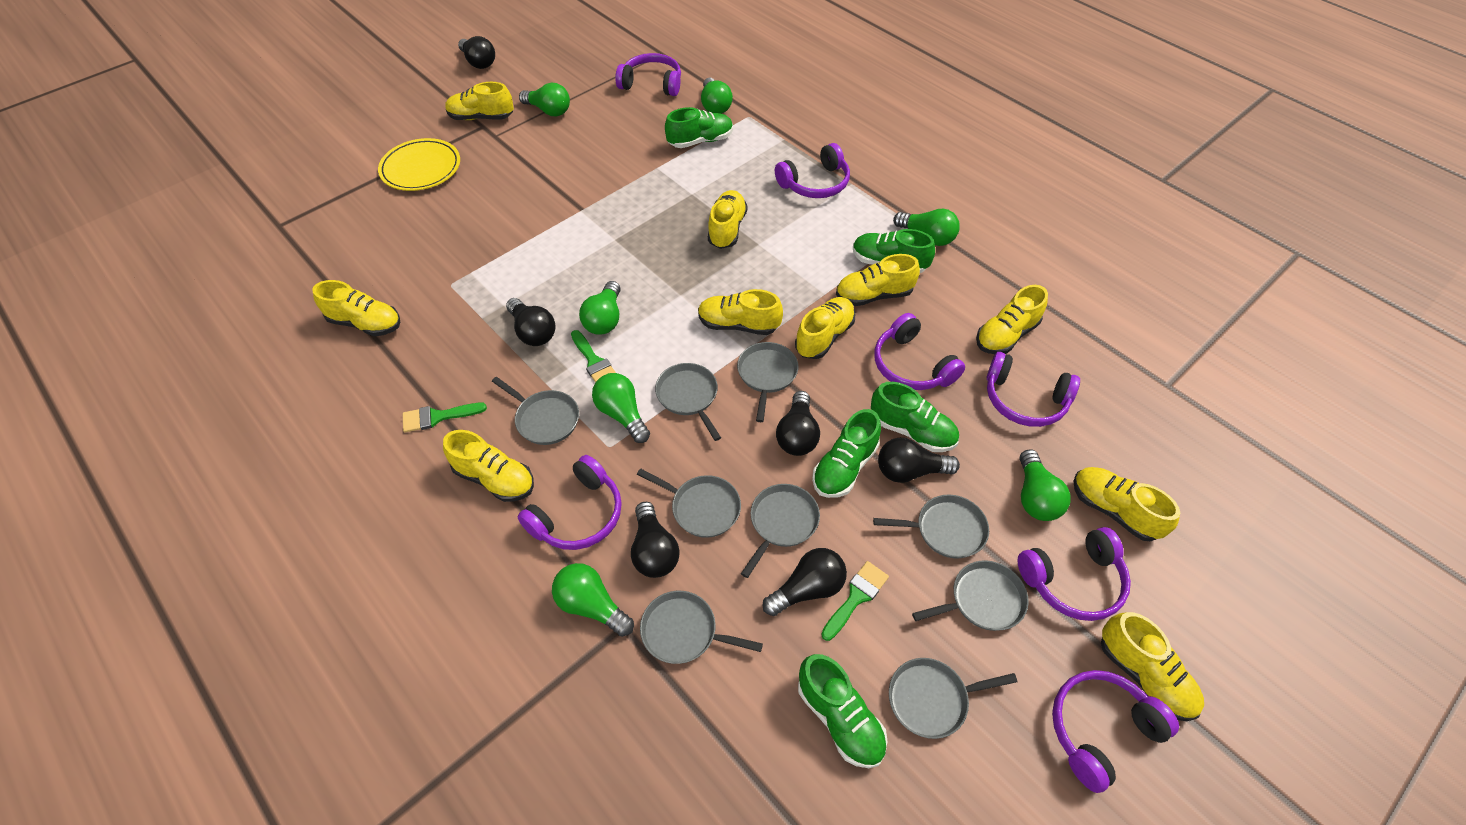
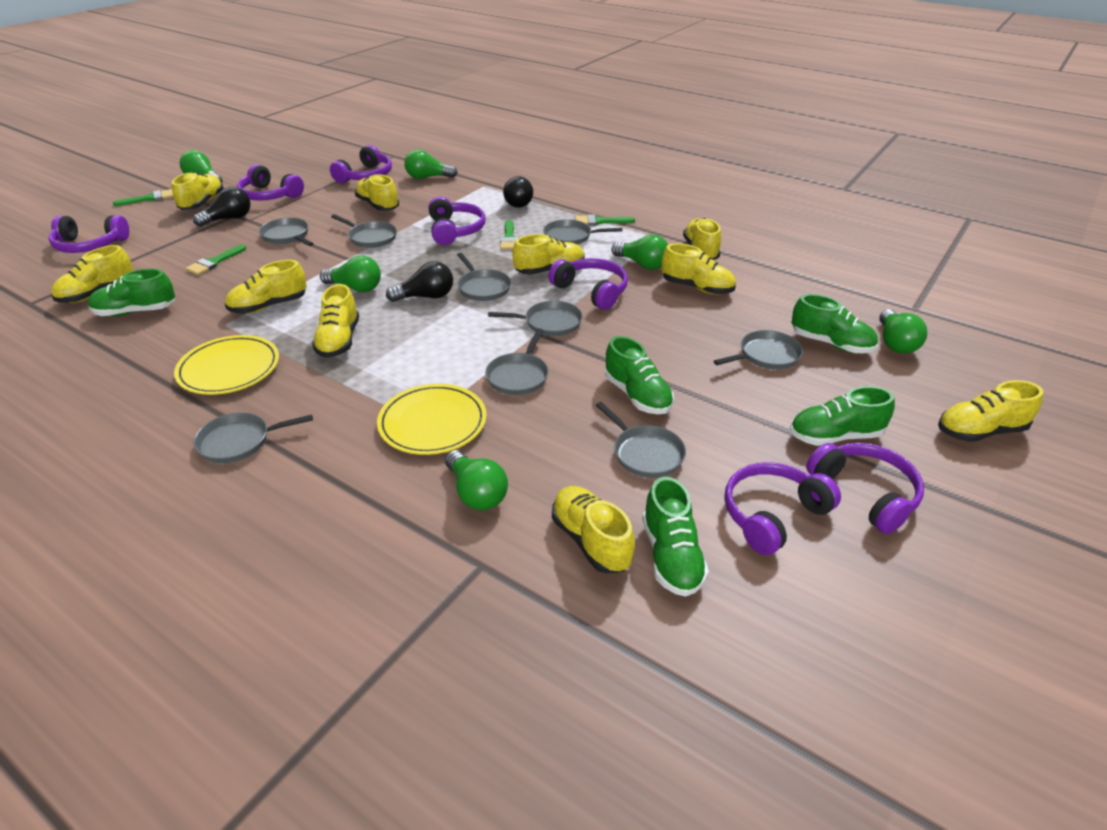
black light bulb: 6 -> 3
green brush: 3 -> 4
green light bulb: 7 -> 6
yellow plate: 1 -> 2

ABOUT THIS TASK = Could you copy the listing exactly, leaving out any pictures?

FINISHED TASK =
black light bulb: 6 -> 3
green brush: 3 -> 4
green light bulb: 7 -> 6
yellow plate: 1 -> 2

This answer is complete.